Information below:

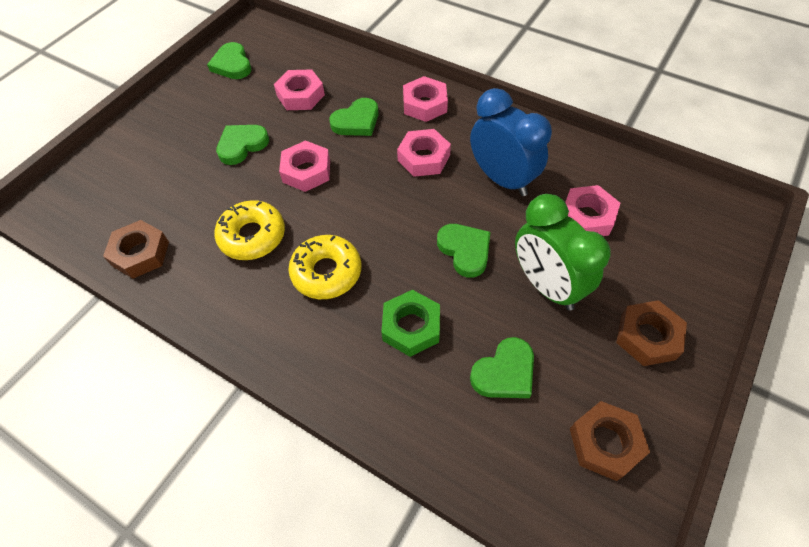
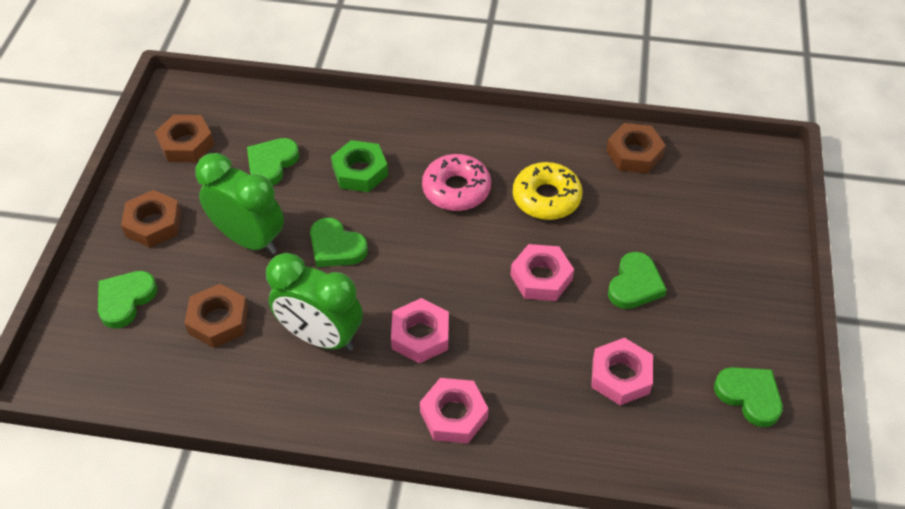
camera: 155 degrees right, 5 degrees down
yellow donut [288,235,361,299] -> pink donut [422,154,491,211]
green heart [329,98,379,136] -> green heart moved to [98,271,158,328]
blue clock [470,88,552,196] -> green clock [266,253,363,351]
pink nut [565,185,620,236] -> brown nut [184,284,248,348]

End of Information.

From the line containing "yellow donut [288,235,361,299]" down to the final line of the records above, copy everything exactly and include nothing else.

yellow donut [288,235,361,299] -> pink donut [422,154,491,211]
green heart [329,98,379,136] -> green heart moved to [98,271,158,328]
blue clock [470,88,552,196] -> green clock [266,253,363,351]
pink nut [565,185,620,236] -> brown nut [184,284,248,348]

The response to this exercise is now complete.